• Object correspondence data:
┌────────

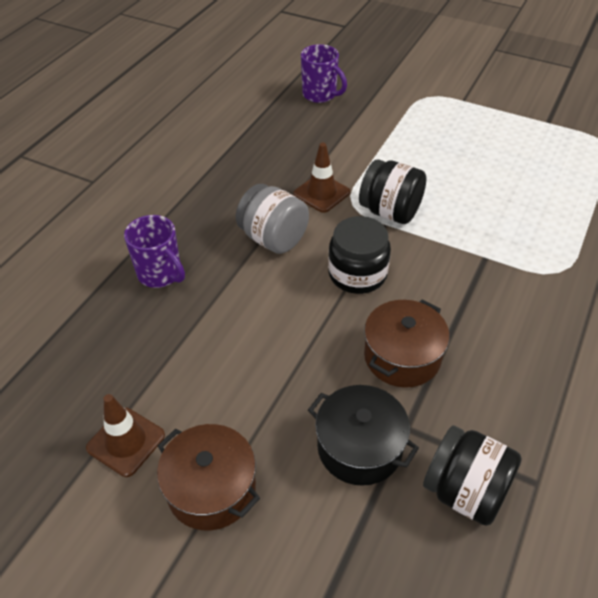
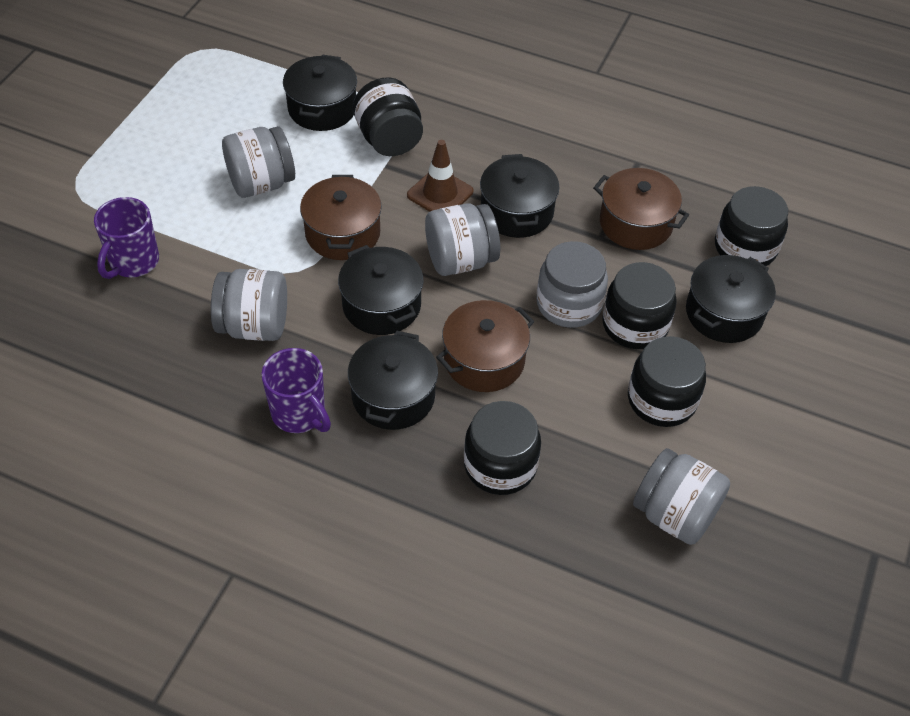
black jar: 3 -> 5
black pot: 1 -> 5
brown pot: 2 -> 3
brown traffic cone: 2 -> 1
grey jar: 1 -> 5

└────────

• Task:
Set down all the entries exactly as they appear, but skip any pictures.

• Expected output:
black jar: 3 -> 5
black pot: 1 -> 5
brown pot: 2 -> 3
brown traffic cone: 2 -> 1
grey jar: 1 -> 5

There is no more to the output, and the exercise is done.